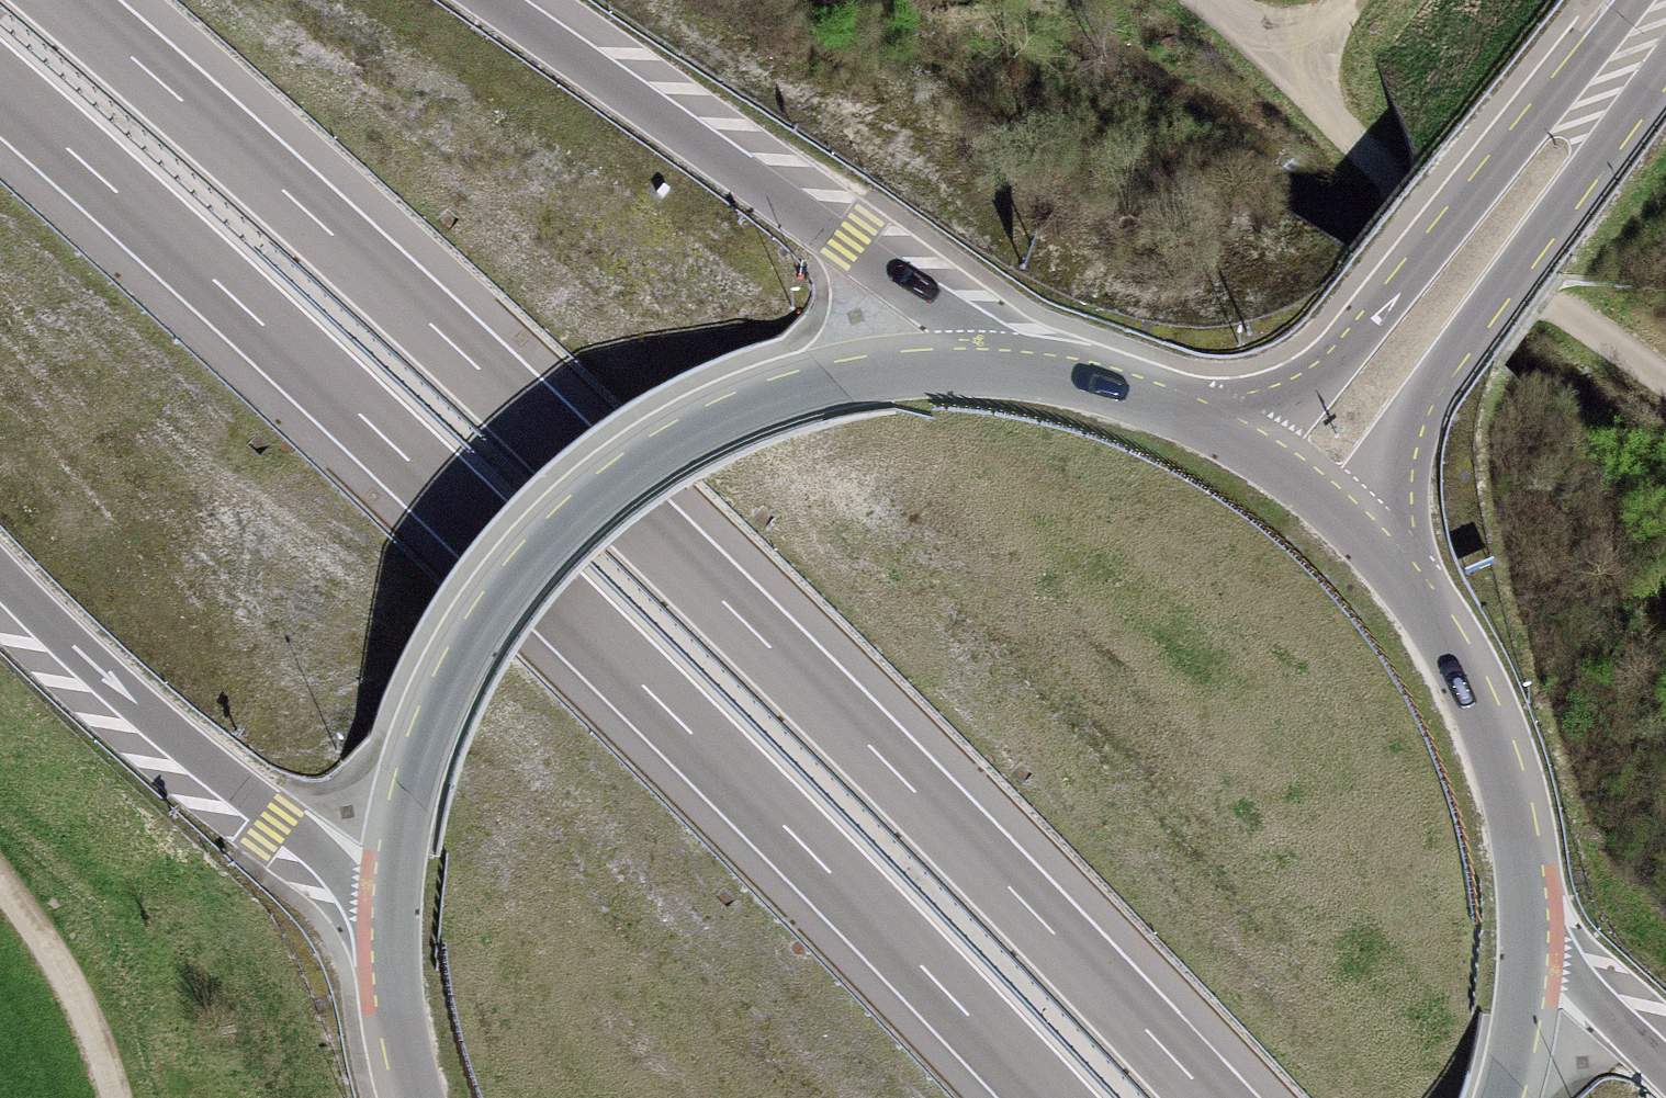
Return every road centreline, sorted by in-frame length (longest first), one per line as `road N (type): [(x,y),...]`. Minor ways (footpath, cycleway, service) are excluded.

==

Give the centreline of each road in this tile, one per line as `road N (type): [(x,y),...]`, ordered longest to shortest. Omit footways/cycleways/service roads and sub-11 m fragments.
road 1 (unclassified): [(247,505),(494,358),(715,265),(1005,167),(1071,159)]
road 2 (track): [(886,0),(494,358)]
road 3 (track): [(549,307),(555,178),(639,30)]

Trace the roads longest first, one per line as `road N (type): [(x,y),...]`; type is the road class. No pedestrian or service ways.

→ **Task to complete**
In the listing above, find the line with "Give the centreline" and the line with "Trace the roads", then reproduce both and every line between them exactly.

→ **Solution to the problem**
Give the centreline of each road in this tile, one per line as `road N (type): [(x,y),...]`, ordered longest to shortest. Omit footways/cycleways/service roads and sub-11 m fragments.
road 1 (unclassified): [(247,505),(494,358),(715,265),(1005,167),(1071,159)]
road 2 (track): [(886,0),(494,358)]
road 3 (track): [(549,307),(555,178),(639,30)]

Trace the roads longest first, one per line as `road N (type): [(x,y),...]`; type is the road class. No pedestrian or service ways.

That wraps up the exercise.